◆ SOURCE MATERIAL:

+--

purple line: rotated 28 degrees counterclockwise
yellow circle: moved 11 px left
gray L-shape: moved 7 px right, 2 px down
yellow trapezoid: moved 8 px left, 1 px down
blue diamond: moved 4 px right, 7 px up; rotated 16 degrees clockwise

+--

◆ WORK REQUEST: For this exercise, output the records in full, exactly.

◆ SOLUTION TO THE EXERCISE:
purple line: rotated 28 degrees counterclockwise
yellow circle: moved 11 px left
gray L-shape: moved 7 px right, 2 px down
yellow trapezoid: moved 8 px left, 1 px down
blue diamond: moved 4 px right, 7 px up; rotated 16 degrees clockwise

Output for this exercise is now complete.